═══ Data for analysis
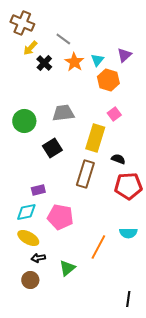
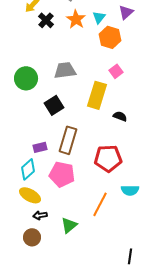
brown rectangle: (85, 174) -> (68, 140), moved
red pentagon: (128, 186) -> (108, 158), moved
cyan diamond: (26, 212) -> (28, 169), turned -30

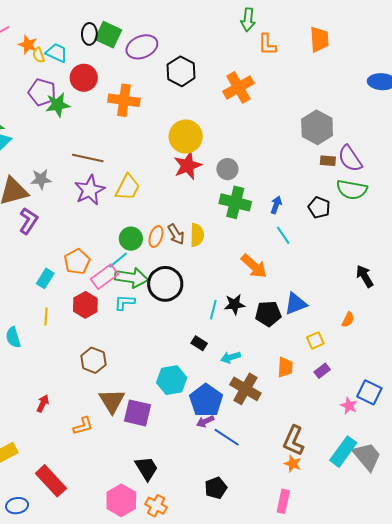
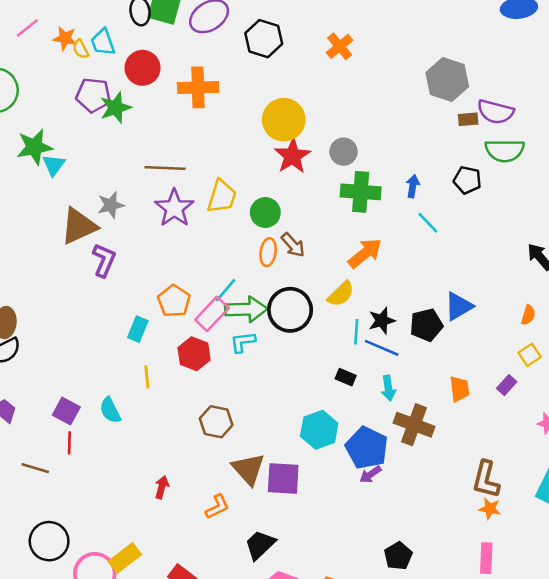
cyan trapezoid: (57, 53) -> (103, 42), turned -125
orange cross: (238, 87) -> (340, 46), size x0.7
purple semicircle: (350, 159) -> (496, 112), turned -32
yellow semicircle: (197, 235) -> (341, 294), moved, turned 55
green circle: (131, 239) -> (265, 213), moved
orange arrow: (254, 266) -> (365, 253), moved, turned -72
yellow square: (315, 340) -> (530, 355), moved
cyan arrow: (231, 357) -> (388, 388), turned -72
blue line: (227, 437) -> (382, 348), moved
black trapezoid: (146, 468) -> (260, 545), moved, turned -92

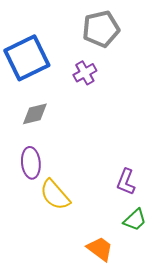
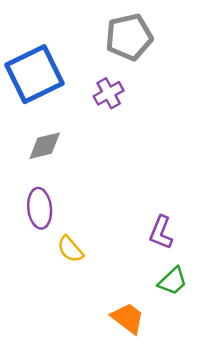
yellow semicircle: (55, 195) -> (70, 249), size x0.7

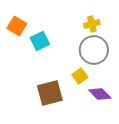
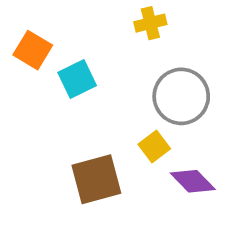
yellow cross: (92, 24) -> (150, 23), moved

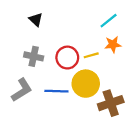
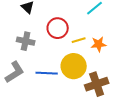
orange star: (113, 44) -> (99, 44), moved
red circle: (67, 58) -> (58, 28), moved

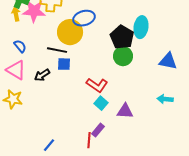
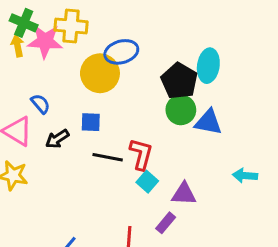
blue semicircle: (20, 46) -> (40, 104), moved
black line: (57, 50) -> (108, 157), moved
blue triangle: (168, 61) -> (208, 122), moved
red L-shape: (97, 85) -> (141, 154), turned -110
purple rectangle: (98, 130) -> (166, 223), moved

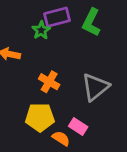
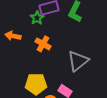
orange cross: (49, 82) -> (43, 44), moved

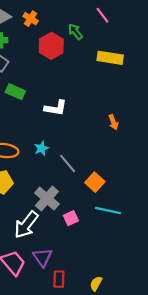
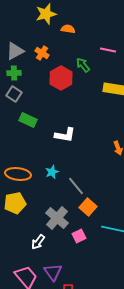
pink line: (103, 15) -> (108, 50), turned -42
orange square: (95, 182) -> (88, 207), moved
white arrow: (26, 225) -> (38, 242), size x0.6

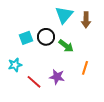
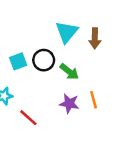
orange line: (85, 68) -> (94, 100), turned -32
purple star: (57, 77) -> (69, 104), moved

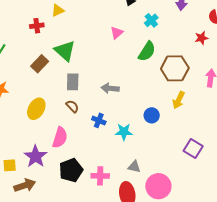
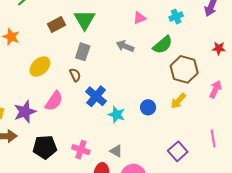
gray arrow: (110, 88) -> (125, 46), moved
blue cross: (99, 120) -> (96, 96), size x1.5
black pentagon: (71, 170) -> (45, 147), moved

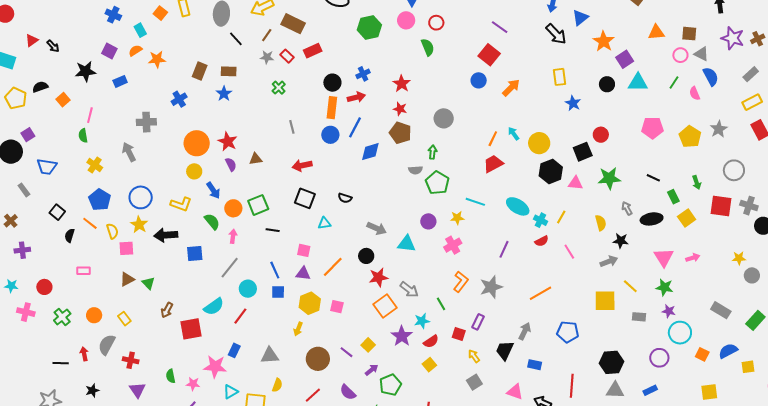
══════
## Problem description
Go through the data and count every line where the word "arrow" appears. Give only that count.

## Result for this task
4